__What to work on__: Skip the images and restate every line of the records exactly.

__Provided entries__:
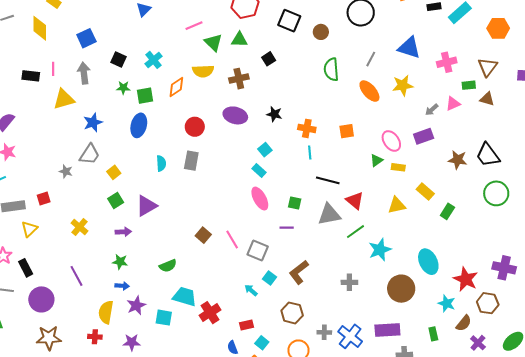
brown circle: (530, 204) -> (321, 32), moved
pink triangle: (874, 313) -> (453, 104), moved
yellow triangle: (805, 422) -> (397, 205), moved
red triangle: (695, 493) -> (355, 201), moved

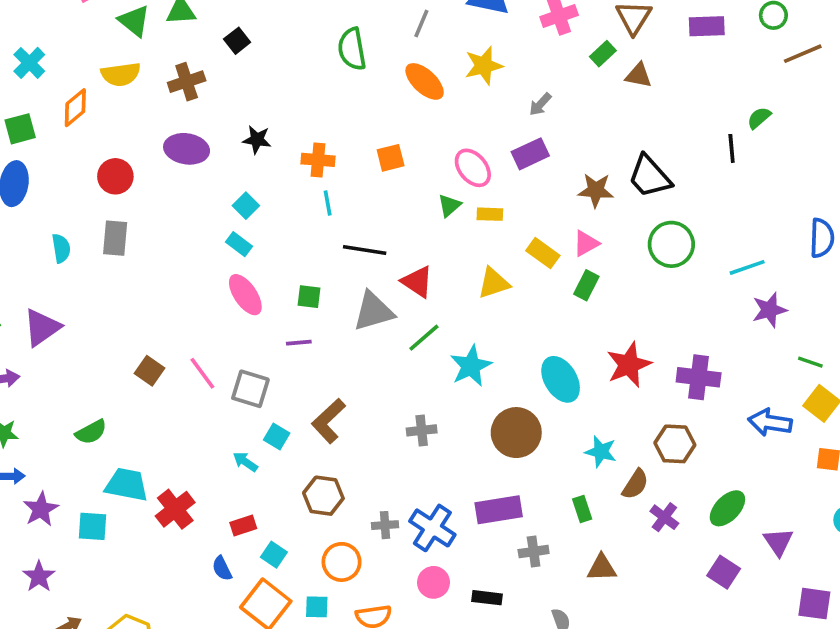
green rectangle: (469, 85) -> (603, 54), turned -32
pink triangle: (453, 104) -> (586, 243), moved
red star: (466, 279) -> (629, 365), moved, turned 30
purple star: (132, 342) -> (39, 577), turned -30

__Result below__:
brown circle: (530, 204) -> (321, 32), moved
pink triangle: (874, 313) -> (453, 104), moved
yellow triangle: (805, 422) -> (397, 205), moved
red triangle: (695, 493) -> (355, 201), moved

green rectangle: (469, 85) -> (603, 54), turned -32
pink triangle: (453, 104) -> (586, 243), moved
red star: (466, 279) -> (629, 365), moved, turned 30
purple star: (132, 342) -> (39, 577), turned -30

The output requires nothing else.